**Record set:**
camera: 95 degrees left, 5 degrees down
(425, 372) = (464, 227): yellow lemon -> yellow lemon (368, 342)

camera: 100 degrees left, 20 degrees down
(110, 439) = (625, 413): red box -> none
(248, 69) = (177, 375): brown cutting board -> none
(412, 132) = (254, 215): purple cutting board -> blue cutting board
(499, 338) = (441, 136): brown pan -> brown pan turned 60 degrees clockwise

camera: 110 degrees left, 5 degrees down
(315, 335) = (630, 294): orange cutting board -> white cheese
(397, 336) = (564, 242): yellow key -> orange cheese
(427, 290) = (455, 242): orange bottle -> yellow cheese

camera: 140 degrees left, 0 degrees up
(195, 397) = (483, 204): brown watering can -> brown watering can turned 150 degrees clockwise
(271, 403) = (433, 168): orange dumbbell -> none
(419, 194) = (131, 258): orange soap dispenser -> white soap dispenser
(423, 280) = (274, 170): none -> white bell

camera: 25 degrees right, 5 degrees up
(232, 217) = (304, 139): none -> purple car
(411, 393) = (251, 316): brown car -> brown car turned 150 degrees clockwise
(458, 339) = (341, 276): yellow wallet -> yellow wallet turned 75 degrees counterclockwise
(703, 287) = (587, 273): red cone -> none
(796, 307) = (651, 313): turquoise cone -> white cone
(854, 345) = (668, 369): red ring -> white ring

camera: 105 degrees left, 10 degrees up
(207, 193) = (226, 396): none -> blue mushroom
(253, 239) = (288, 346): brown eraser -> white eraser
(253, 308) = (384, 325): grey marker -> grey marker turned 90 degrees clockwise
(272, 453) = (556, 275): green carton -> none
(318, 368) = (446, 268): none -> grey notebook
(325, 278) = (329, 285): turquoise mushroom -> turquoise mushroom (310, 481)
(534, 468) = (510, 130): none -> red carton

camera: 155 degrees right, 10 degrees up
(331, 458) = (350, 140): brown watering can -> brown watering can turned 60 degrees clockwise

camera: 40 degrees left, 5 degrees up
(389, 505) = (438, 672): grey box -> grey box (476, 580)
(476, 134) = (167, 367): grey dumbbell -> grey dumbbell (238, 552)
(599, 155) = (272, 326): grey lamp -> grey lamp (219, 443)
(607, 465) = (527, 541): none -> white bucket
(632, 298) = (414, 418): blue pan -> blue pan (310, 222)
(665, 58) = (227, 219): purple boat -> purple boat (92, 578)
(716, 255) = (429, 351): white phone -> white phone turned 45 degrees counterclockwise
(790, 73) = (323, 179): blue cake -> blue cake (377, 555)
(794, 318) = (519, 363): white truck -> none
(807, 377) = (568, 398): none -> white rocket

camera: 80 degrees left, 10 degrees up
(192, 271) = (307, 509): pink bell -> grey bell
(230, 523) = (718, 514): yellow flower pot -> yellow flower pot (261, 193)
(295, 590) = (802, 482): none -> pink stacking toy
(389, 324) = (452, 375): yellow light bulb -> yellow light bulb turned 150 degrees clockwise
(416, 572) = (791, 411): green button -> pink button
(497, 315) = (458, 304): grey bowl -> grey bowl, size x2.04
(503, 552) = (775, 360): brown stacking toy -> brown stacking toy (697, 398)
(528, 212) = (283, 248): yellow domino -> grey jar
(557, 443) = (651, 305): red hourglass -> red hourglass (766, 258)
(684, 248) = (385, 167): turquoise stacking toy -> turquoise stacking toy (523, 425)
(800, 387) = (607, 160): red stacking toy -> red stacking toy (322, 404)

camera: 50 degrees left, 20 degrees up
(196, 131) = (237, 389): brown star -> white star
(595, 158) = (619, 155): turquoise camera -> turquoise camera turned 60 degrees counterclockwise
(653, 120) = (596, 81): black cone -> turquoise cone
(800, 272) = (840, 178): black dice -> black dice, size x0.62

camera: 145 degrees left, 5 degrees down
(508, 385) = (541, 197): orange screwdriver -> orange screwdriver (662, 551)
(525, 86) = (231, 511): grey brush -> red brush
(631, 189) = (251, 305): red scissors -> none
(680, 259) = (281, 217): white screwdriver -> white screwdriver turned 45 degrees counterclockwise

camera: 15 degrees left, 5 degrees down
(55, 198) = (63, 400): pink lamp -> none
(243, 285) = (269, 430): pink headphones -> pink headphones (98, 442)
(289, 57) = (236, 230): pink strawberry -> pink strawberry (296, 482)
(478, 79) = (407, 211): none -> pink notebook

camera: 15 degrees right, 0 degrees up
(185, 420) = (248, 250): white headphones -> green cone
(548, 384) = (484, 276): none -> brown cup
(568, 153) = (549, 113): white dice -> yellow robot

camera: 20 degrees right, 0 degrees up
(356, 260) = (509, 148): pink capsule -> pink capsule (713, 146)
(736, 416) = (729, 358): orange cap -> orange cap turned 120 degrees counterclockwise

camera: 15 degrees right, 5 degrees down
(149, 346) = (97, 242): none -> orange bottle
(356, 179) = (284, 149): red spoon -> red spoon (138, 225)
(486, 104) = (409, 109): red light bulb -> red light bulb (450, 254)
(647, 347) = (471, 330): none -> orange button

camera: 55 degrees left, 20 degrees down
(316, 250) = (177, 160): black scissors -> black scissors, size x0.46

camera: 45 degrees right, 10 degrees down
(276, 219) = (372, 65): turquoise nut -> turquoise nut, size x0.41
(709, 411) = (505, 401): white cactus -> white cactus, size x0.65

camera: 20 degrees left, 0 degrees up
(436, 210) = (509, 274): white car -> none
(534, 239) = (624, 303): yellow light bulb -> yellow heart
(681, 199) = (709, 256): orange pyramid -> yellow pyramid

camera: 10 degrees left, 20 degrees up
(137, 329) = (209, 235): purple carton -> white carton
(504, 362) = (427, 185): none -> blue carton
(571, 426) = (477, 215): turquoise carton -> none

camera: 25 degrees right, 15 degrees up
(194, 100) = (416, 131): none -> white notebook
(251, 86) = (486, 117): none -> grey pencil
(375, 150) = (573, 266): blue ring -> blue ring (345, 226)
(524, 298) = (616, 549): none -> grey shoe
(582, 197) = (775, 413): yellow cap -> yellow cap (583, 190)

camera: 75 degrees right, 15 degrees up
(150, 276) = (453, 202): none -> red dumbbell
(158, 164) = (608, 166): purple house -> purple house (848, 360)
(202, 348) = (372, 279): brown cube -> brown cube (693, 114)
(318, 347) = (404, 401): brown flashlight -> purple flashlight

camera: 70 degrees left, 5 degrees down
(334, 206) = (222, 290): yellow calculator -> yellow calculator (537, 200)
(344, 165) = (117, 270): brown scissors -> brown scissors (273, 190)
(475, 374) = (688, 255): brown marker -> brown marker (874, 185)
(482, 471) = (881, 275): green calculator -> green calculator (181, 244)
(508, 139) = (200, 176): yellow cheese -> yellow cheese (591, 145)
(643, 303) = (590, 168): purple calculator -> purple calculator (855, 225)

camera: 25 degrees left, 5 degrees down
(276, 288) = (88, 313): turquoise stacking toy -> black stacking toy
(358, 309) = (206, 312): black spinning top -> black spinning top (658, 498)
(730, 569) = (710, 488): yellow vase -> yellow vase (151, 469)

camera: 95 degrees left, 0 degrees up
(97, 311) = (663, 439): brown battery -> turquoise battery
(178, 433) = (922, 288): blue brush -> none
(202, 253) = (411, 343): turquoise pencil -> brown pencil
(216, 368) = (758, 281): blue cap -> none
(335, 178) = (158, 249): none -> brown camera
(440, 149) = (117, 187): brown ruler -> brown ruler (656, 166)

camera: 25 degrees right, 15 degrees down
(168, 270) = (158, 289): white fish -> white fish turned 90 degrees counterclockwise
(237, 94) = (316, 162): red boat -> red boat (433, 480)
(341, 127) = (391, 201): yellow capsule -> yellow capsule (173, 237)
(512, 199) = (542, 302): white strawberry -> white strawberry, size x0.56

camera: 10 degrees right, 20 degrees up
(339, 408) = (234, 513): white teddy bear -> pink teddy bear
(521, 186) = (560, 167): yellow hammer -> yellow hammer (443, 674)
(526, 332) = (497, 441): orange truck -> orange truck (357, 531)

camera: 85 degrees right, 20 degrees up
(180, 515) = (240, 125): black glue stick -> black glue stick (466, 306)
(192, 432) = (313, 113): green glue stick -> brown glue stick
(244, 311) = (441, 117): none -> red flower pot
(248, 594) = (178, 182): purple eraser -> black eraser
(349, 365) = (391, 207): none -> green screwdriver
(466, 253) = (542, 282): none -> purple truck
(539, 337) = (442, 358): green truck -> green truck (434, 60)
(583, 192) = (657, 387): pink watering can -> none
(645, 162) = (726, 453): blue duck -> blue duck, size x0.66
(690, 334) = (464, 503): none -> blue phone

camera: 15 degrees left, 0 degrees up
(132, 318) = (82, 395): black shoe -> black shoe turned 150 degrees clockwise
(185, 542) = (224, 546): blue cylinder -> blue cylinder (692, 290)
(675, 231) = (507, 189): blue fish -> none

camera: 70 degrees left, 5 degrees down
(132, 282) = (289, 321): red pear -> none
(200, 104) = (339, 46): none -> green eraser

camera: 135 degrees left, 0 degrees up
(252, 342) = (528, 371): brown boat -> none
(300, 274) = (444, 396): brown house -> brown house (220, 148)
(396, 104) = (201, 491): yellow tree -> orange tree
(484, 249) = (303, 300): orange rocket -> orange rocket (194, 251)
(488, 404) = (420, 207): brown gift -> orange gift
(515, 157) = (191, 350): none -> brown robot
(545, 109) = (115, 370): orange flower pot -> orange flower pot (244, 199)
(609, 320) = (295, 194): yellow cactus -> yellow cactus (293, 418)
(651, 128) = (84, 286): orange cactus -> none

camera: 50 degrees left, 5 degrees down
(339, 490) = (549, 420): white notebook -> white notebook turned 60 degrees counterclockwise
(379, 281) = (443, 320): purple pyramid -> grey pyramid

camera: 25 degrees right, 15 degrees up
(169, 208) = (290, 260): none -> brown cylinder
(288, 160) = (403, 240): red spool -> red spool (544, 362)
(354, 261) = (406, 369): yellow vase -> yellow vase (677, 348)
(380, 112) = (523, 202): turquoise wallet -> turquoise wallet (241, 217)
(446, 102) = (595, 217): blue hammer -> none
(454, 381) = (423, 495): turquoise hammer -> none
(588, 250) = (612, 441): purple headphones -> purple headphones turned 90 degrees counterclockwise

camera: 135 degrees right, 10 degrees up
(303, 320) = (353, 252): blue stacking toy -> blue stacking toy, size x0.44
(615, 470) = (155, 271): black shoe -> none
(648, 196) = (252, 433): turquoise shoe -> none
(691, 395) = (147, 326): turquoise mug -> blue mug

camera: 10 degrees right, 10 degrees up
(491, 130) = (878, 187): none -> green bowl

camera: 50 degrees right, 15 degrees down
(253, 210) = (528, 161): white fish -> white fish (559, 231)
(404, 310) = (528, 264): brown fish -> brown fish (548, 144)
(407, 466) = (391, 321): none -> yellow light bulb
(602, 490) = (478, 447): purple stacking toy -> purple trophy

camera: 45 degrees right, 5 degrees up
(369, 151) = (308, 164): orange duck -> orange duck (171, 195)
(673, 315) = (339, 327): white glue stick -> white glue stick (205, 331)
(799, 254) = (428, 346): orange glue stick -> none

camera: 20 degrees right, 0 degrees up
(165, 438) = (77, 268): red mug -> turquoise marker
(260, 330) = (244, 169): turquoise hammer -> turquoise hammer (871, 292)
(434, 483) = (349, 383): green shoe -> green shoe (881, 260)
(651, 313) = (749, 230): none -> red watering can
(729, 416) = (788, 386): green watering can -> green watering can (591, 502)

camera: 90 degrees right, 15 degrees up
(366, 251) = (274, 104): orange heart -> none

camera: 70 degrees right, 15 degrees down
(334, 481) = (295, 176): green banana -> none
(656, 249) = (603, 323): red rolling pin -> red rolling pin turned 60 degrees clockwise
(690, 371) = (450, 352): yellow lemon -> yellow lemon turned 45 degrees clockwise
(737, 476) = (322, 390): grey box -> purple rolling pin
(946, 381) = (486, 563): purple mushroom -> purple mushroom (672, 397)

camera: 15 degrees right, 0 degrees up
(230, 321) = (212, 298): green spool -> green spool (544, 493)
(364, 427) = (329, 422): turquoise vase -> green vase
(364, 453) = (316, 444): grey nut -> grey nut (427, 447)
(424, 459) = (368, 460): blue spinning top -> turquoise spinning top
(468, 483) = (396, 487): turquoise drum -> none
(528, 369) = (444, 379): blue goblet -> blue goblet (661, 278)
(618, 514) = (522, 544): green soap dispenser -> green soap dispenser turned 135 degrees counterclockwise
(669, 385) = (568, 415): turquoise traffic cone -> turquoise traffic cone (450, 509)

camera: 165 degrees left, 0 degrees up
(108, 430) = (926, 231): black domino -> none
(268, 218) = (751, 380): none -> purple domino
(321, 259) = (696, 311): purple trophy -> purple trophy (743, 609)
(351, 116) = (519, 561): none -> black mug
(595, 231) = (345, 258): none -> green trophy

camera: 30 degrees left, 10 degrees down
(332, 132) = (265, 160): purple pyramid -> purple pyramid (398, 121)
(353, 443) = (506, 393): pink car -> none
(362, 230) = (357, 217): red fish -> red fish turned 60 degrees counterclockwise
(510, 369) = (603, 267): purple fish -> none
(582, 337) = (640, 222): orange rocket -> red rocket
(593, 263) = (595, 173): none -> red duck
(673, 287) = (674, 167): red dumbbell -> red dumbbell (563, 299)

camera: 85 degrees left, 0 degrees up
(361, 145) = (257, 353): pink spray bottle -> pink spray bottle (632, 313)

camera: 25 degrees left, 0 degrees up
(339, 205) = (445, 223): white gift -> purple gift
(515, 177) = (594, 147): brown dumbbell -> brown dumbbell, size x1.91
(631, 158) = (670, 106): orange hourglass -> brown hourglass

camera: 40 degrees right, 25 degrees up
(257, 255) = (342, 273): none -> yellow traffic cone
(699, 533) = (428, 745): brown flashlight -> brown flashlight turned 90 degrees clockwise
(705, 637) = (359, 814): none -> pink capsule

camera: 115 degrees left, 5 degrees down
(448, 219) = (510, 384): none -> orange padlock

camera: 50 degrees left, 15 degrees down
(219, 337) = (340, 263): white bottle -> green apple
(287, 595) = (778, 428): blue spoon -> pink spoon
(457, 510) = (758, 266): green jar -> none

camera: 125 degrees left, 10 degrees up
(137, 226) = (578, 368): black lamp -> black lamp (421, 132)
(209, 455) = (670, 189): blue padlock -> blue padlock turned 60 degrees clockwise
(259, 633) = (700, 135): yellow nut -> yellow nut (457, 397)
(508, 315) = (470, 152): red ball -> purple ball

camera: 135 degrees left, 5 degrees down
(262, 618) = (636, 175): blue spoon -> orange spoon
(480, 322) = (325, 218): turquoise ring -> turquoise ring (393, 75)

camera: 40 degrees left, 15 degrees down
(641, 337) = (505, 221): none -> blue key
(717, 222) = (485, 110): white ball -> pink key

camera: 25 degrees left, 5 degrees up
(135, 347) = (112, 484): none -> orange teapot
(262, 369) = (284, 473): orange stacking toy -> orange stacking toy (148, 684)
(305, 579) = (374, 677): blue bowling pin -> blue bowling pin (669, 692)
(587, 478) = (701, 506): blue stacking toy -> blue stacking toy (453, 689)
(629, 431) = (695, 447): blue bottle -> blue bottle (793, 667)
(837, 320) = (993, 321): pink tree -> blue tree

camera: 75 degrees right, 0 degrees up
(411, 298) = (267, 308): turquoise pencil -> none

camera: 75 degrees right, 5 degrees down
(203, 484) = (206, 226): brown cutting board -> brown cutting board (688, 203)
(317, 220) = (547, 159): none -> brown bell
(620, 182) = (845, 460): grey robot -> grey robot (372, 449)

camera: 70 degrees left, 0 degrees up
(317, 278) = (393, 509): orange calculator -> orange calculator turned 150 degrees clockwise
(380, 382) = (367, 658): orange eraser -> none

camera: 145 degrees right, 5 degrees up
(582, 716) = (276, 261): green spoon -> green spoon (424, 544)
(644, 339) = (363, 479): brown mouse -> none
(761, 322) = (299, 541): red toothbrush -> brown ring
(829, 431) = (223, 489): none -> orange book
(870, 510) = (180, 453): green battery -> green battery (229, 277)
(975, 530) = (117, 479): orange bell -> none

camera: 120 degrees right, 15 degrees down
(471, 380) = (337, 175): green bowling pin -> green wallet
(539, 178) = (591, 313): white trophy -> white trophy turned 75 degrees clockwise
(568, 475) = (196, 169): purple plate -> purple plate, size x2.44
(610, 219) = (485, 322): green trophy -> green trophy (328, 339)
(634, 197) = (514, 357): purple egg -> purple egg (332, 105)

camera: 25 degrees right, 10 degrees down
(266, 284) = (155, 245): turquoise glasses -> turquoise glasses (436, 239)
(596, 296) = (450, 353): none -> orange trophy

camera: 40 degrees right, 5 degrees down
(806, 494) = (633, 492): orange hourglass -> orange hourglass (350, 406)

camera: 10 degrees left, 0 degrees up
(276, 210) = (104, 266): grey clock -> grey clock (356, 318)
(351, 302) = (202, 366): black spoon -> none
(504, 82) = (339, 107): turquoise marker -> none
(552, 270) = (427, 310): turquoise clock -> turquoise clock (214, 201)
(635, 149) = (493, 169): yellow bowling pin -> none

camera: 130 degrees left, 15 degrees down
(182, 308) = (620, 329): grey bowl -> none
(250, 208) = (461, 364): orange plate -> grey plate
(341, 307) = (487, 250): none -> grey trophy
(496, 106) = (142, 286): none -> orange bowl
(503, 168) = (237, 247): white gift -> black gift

**Task to carry out:**
Scan the entries for lines holding the string "heart", then copy every one of them.

**Response area:**
(534, 239) = (624, 303): yellow light bulb -> yellow heart
(366, 251) = (274, 104): orange heart -> none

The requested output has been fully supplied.